=== Begin Enclosure ===

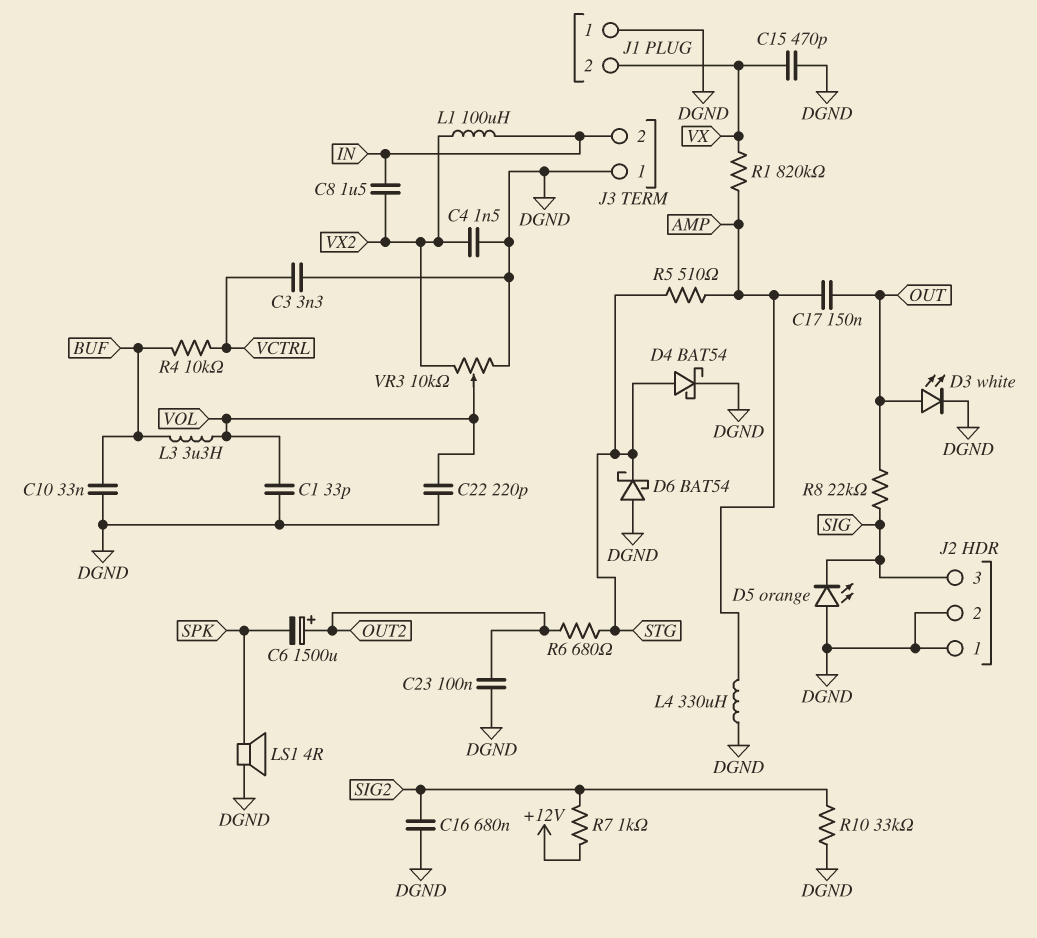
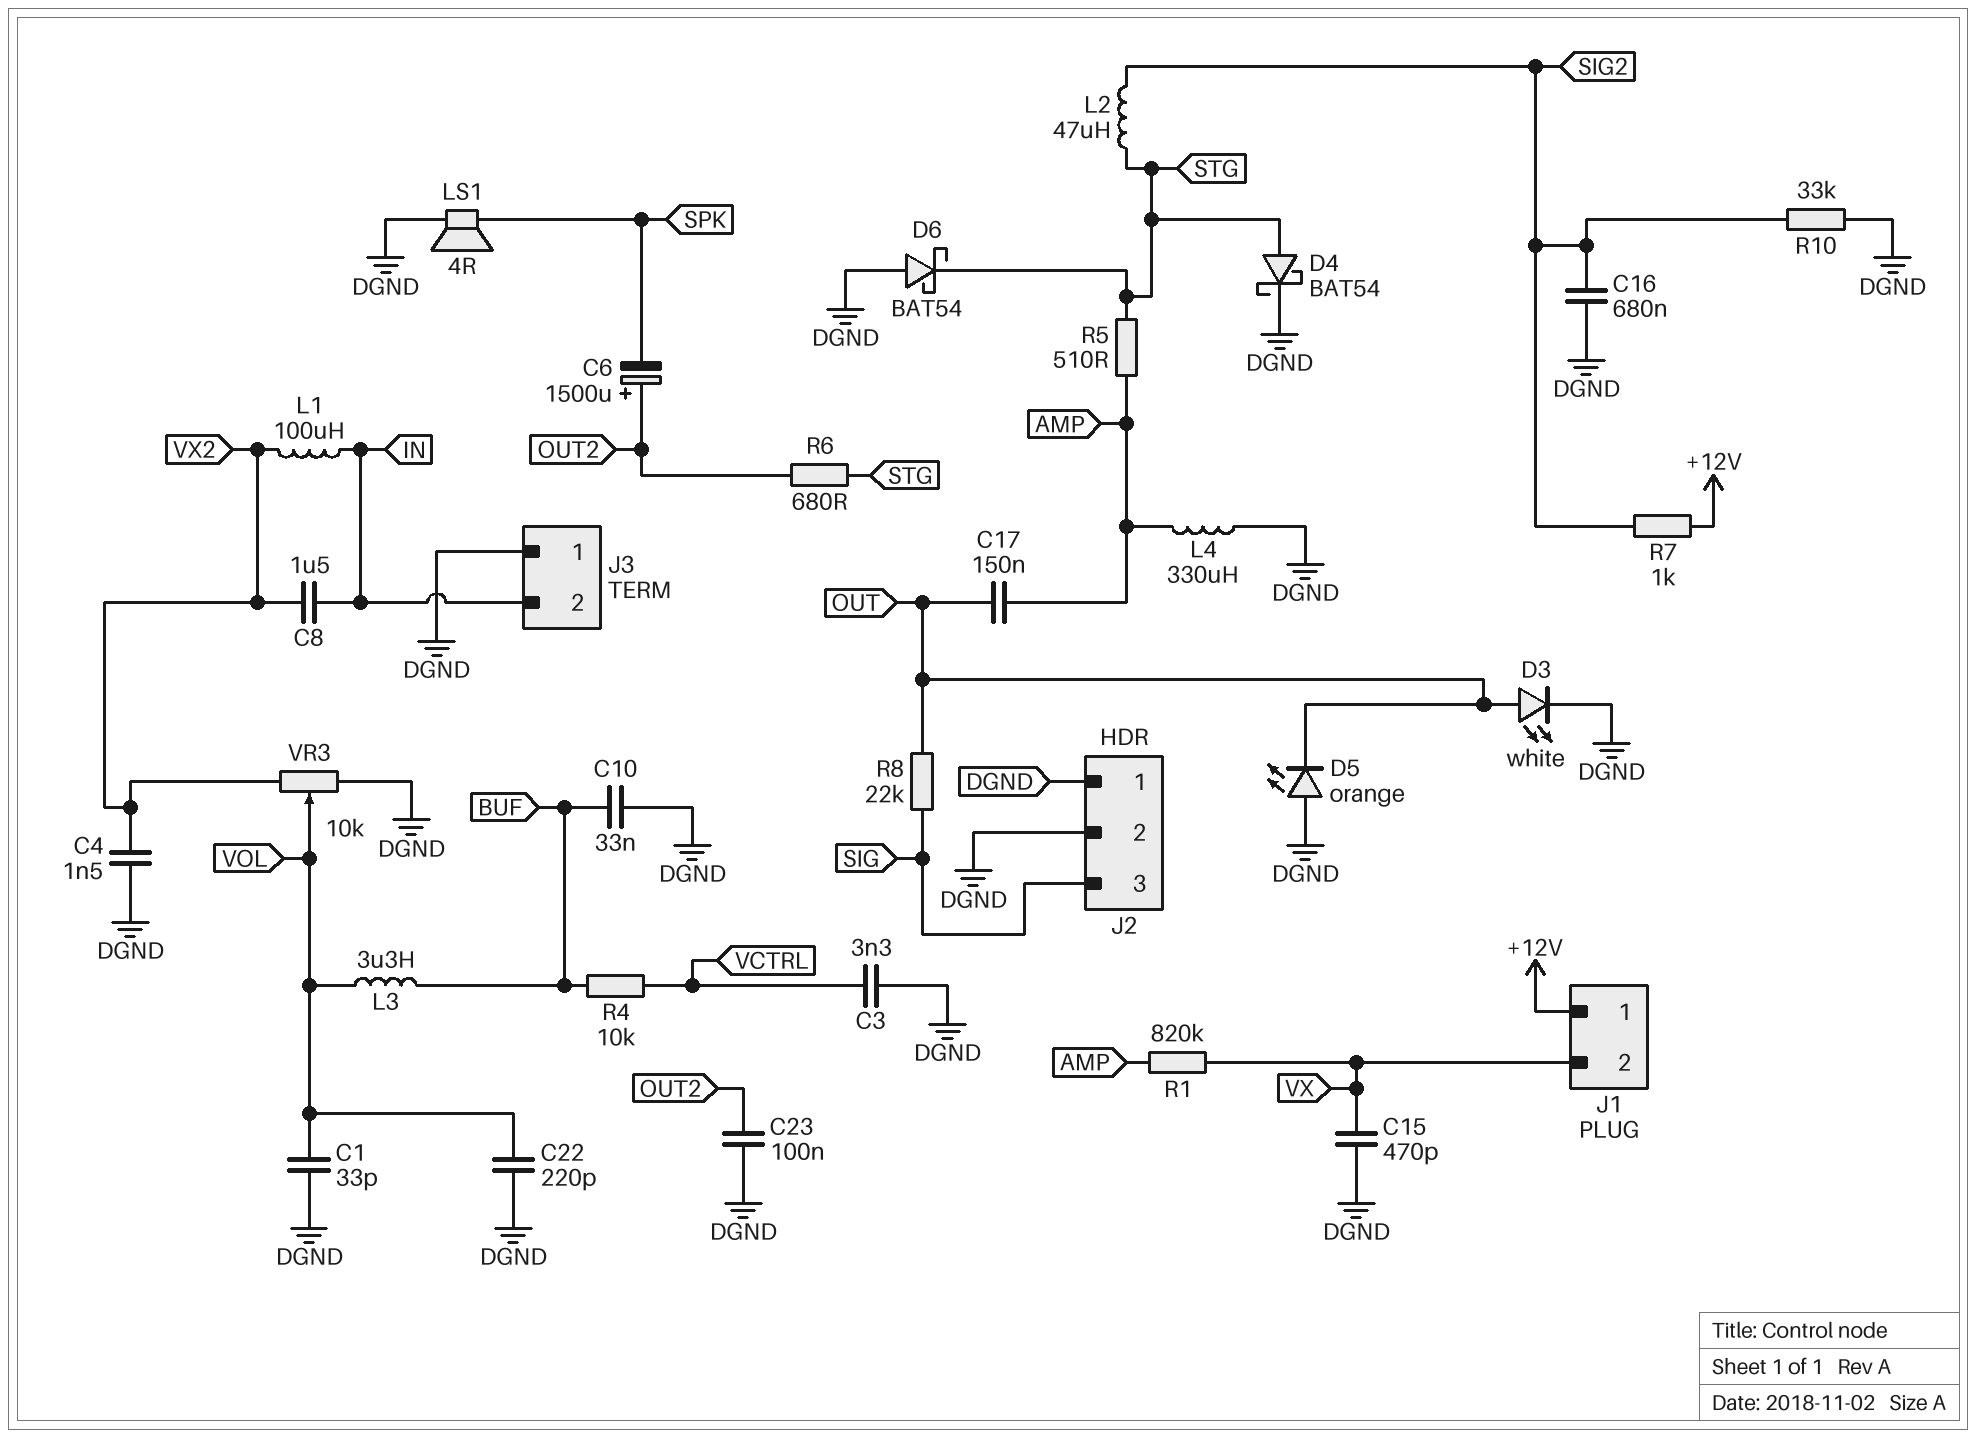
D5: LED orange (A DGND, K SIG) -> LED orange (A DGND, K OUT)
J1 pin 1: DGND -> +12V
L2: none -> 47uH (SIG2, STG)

=== End Enclosure ===
=== Begin Enclosure ===

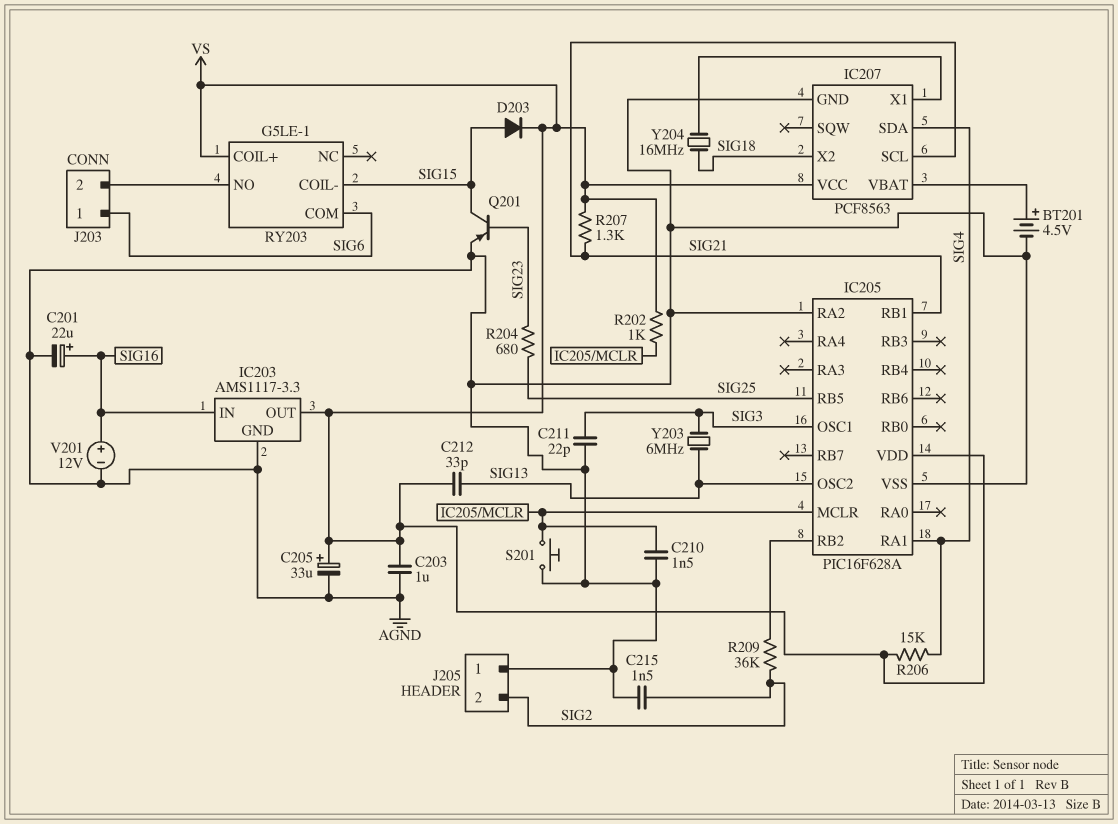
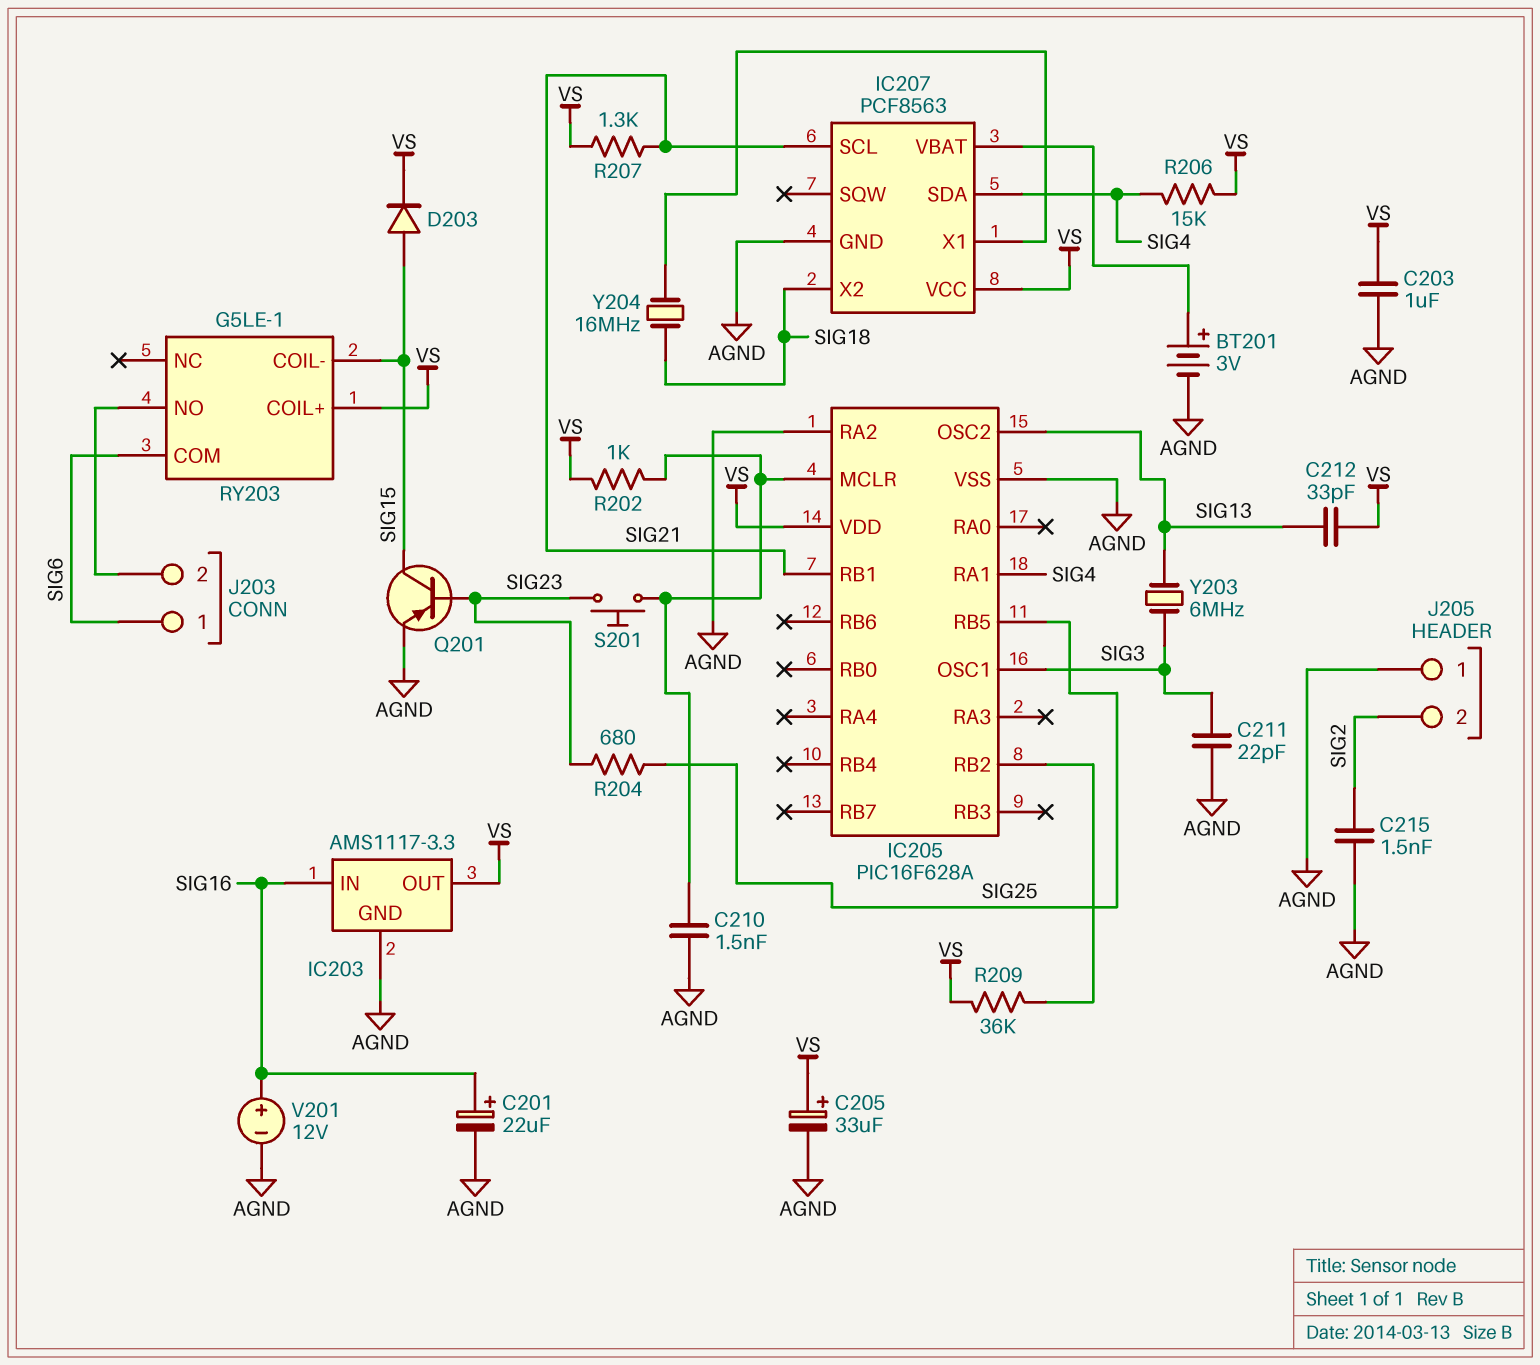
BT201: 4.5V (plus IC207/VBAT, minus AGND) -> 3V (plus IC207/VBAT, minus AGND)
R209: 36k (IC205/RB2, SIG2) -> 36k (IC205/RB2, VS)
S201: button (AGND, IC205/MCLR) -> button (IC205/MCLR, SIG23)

=== End Enclosure ===

• _Problem_
Reproduce the lines above, beginning at the line with "BT201: 4.5V (plus" and stopping after the line with "S201: button (AGND, IC205/MCLR)", exactly as they are.

• _Output of the exercise_
BT201: 4.5V (plus IC207/VBAT, minus AGND) -> 3V (plus IC207/VBAT, minus AGND)
R209: 36k (IC205/RB2, SIG2) -> 36k (IC205/RB2, VS)
S201: button (AGND, IC205/MCLR) -> button (IC205/MCLR, SIG23)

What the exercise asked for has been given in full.